____ The data

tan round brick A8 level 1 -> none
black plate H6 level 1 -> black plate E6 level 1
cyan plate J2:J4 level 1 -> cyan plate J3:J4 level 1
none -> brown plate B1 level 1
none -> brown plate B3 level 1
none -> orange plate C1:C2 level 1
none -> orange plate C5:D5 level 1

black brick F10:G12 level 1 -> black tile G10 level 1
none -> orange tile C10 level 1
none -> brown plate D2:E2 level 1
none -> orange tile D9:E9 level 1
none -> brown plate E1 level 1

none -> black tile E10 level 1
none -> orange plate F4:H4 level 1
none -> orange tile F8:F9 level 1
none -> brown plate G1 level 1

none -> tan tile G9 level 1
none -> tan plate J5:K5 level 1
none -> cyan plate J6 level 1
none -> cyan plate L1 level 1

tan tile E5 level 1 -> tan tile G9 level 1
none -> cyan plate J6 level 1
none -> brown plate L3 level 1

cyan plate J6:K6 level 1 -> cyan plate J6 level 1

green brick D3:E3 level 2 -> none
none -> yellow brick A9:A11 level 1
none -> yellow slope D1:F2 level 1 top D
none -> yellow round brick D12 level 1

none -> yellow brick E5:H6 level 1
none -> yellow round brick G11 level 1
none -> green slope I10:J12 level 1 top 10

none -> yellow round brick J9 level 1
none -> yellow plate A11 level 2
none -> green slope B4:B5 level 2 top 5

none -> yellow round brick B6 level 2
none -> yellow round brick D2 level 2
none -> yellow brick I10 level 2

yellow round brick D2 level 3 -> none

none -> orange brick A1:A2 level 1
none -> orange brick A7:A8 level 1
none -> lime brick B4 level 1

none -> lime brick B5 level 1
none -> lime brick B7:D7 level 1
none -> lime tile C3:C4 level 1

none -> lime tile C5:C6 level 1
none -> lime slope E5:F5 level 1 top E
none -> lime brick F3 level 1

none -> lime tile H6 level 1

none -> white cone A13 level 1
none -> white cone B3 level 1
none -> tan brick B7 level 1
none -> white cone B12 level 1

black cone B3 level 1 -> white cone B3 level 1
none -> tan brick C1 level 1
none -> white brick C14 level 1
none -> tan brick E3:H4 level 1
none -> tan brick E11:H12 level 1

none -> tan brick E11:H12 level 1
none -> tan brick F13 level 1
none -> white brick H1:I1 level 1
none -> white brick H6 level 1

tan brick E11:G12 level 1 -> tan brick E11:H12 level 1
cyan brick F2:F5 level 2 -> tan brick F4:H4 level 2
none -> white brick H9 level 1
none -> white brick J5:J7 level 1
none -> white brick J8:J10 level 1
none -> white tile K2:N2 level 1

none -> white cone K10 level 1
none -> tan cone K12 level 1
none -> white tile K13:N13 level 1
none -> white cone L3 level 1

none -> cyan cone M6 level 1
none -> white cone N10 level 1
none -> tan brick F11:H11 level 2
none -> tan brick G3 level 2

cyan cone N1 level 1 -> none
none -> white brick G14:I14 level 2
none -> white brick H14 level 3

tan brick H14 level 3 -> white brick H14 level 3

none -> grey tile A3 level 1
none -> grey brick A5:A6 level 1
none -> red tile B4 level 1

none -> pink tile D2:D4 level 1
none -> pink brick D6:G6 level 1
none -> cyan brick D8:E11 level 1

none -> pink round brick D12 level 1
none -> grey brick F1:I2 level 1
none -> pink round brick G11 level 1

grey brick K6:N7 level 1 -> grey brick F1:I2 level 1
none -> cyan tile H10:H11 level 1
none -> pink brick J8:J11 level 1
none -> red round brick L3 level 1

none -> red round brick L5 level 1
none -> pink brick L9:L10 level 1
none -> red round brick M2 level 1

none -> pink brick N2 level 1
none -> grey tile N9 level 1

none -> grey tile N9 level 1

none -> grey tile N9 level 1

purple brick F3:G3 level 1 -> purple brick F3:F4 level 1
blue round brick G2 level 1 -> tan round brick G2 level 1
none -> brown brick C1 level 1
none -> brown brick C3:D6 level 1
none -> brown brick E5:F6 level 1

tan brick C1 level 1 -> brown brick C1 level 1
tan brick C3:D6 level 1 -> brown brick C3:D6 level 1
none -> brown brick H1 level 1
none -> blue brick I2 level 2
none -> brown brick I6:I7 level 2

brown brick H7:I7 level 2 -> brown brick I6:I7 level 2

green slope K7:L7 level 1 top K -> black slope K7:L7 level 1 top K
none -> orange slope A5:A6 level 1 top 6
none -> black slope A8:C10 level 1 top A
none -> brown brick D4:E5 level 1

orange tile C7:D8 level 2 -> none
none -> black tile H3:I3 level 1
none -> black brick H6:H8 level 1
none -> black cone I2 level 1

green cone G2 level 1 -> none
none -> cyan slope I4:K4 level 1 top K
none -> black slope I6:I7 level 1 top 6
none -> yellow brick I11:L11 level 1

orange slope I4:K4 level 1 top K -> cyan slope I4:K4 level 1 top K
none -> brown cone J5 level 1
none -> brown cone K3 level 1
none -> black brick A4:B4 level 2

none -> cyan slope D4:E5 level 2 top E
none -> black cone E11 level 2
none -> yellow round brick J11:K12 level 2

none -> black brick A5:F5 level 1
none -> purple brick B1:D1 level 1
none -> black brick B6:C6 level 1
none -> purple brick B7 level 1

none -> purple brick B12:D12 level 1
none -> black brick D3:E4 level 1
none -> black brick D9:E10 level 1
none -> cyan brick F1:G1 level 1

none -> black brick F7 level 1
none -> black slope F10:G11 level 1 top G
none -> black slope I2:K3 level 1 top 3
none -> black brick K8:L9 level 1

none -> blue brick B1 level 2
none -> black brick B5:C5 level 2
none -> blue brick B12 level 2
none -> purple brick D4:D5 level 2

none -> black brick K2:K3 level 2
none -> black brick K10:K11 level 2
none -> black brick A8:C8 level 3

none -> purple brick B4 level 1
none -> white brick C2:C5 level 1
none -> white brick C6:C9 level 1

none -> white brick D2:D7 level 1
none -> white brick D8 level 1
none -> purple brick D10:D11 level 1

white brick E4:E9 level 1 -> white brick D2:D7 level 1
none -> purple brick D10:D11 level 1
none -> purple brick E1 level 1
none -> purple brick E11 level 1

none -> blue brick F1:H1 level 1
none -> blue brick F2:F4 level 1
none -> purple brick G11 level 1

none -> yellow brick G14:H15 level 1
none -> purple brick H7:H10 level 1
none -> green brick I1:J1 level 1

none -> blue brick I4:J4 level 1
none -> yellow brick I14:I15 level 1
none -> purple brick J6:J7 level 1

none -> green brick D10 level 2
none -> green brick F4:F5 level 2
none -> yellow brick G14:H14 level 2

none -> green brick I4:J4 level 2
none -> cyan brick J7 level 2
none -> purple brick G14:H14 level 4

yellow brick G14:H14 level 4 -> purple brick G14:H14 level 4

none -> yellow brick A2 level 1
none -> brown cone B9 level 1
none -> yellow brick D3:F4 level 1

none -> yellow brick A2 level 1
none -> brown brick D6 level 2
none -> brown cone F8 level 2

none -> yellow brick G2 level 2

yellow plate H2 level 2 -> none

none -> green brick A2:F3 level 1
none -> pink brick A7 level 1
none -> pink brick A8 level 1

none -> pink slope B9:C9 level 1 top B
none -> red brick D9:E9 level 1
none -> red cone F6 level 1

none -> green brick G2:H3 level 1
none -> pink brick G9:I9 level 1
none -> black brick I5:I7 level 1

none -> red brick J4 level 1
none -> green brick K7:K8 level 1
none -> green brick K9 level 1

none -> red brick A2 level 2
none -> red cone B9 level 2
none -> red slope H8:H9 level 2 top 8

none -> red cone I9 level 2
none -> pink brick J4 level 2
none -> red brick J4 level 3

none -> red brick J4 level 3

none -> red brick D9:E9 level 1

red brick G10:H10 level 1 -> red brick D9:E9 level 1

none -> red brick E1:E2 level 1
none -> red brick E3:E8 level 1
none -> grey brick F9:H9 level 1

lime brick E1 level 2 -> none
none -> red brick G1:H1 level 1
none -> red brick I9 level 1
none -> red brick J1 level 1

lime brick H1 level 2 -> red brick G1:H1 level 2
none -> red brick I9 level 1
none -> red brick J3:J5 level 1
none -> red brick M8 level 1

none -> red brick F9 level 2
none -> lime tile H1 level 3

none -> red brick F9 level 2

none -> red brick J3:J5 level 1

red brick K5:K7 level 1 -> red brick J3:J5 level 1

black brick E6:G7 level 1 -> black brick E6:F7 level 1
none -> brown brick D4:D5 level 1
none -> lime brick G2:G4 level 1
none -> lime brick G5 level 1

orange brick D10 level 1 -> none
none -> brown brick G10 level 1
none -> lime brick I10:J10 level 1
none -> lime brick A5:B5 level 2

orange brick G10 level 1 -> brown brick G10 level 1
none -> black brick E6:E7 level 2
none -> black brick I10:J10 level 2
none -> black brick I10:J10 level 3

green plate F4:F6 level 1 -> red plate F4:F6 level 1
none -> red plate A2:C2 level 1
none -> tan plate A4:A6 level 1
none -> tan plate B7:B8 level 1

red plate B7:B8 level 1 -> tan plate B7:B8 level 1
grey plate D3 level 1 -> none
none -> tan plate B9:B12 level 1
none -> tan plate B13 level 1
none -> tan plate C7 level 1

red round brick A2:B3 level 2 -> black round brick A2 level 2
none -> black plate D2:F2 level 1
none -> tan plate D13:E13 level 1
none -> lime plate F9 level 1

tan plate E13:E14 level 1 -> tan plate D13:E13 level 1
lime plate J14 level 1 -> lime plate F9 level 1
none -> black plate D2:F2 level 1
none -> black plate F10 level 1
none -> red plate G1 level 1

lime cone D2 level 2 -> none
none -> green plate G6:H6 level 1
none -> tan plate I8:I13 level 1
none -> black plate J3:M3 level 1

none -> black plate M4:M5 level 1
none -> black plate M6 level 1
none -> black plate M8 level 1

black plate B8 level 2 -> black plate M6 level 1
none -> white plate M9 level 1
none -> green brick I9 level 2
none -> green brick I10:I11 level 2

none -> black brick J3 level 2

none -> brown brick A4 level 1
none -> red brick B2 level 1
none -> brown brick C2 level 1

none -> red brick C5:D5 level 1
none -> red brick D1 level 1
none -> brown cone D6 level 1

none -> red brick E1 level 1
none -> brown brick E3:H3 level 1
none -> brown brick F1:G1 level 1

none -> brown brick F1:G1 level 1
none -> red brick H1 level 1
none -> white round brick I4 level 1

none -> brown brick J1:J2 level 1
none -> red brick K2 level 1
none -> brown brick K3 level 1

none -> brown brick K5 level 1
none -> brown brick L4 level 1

________

Exercise:
Of the lines above, retype only those from the line containing "none -> yellow round brick B6 level 2" through the line containing "none -> pink round brick G11 level 1", including both, exactly.

Output for this exercise:
none -> yellow round brick B6 level 2
none -> yellow round brick D2 level 2
none -> yellow brick I10 level 2

yellow round brick D2 level 3 -> none

none -> orange brick A1:A2 level 1
none -> orange brick A7:A8 level 1
none -> lime brick B4 level 1

none -> lime brick B5 level 1
none -> lime brick B7:D7 level 1
none -> lime tile C3:C4 level 1

none -> lime tile C5:C6 level 1
none -> lime slope E5:F5 level 1 top E
none -> lime brick F3 level 1

none -> lime tile H6 level 1

none -> white cone A13 level 1
none -> white cone B3 level 1
none -> tan brick B7 level 1
none -> white cone B12 level 1

black cone B3 level 1 -> white cone B3 level 1
none -> tan brick C1 level 1
none -> white brick C14 level 1
none -> tan brick E3:H4 level 1
none -> tan brick E11:H12 level 1

none -> tan brick E11:H12 level 1
none -> tan brick F13 level 1
none -> white brick H1:I1 level 1
none -> white brick H6 level 1

tan brick E11:G12 level 1 -> tan brick E11:H12 level 1
cyan brick F2:F5 level 2 -> tan brick F4:H4 level 2
none -> white brick H9 level 1
none -> white brick J5:J7 level 1
none -> white brick J8:J10 level 1
none -> white tile K2:N2 level 1

none -> white cone K10 level 1
none -> tan cone K12 level 1
none -> white tile K13:N13 level 1
none -> white cone L3 level 1

none -> cyan cone M6 level 1
none -> white cone N10 level 1
none -> tan brick F11:H11 level 2
none -> tan brick G3 level 2

cyan cone N1 level 1 -> none
none -> white brick G14:I14 level 2
none -> white brick H14 level 3

tan brick H14 level 3 -> white brick H14 level 3

none -> grey tile A3 level 1
none -> grey brick A5:A6 level 1
none -> red tile B4 level 1

none -> pink tile D2:D4 level 1
none -> pink brick D6:G6 level 1
none -> cyan brick D8:E11 level 1

none -> pink round brick D12 level 1
none -> grey brick F1:I2 level 1
none -> pink round brick G11 level 1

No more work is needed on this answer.